> [Dataset section]
◆ ◆ ◆

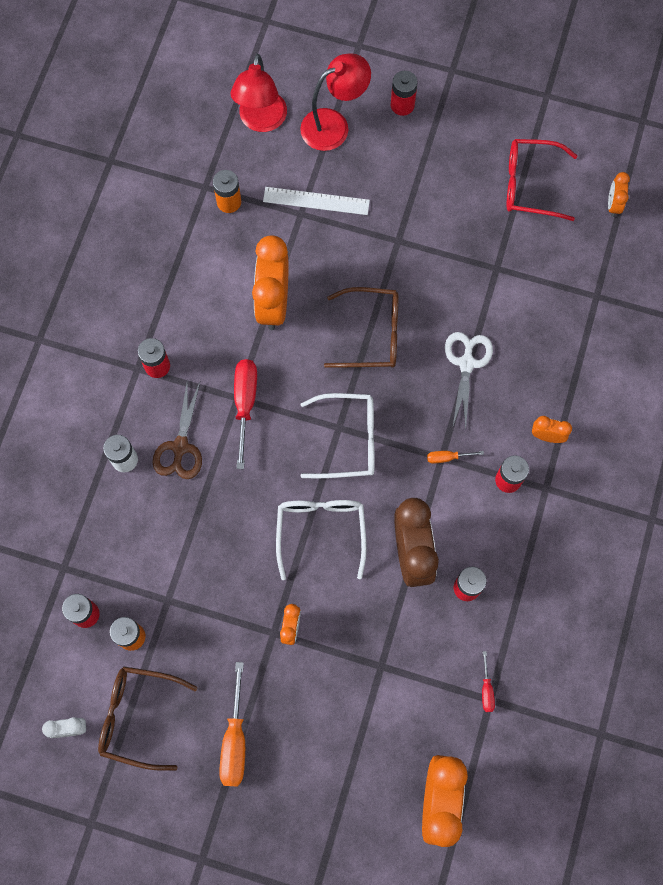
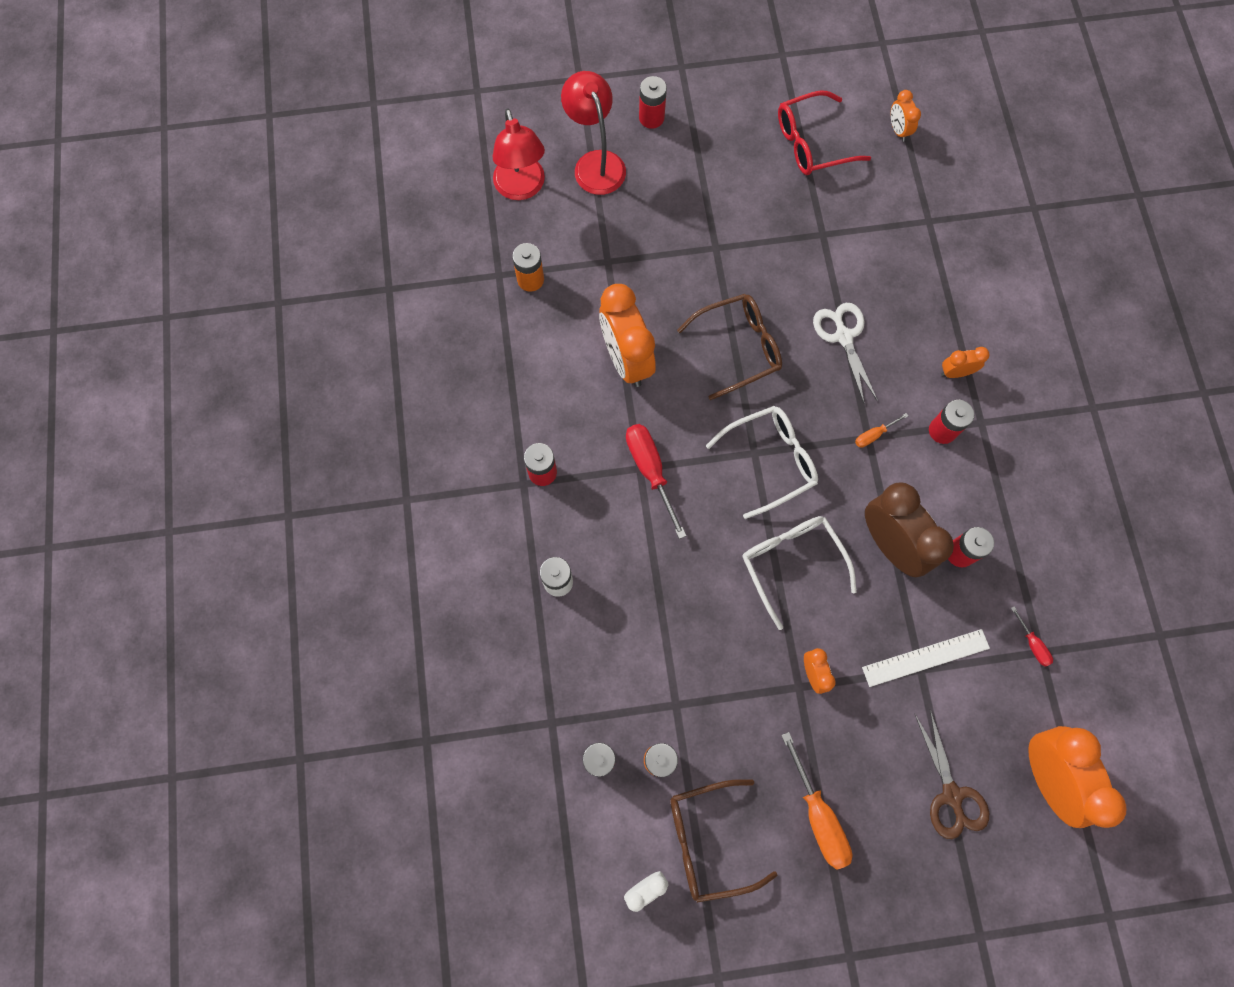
camera: 25 degrees left, 0 degrees up
(180, 447) = (608, 543): brown scissors -> brown scissors (951, 795)
(316, 201) = (616, 243): white ruler -> white ruler (925, 658)
(334, 125) = (595, 163): red lamp -> red lamp turned 60 degrees counterclockwise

◆ ◆ ◆

> [Exercise aim]
Quote the preceding listing precisely and completely, omitting its images.

> [Task result]
camera: 25 degrees left, 0 degrees up
(180, 447) = (608, 543): brown scissors -> brown scissors (951, 795)
(316, 201) = (616, 243): white ruler -> white ruler (925, 658)
(334, 125) = (595, 163): red lamp -> red lamp turned 60 degrees counterclockwise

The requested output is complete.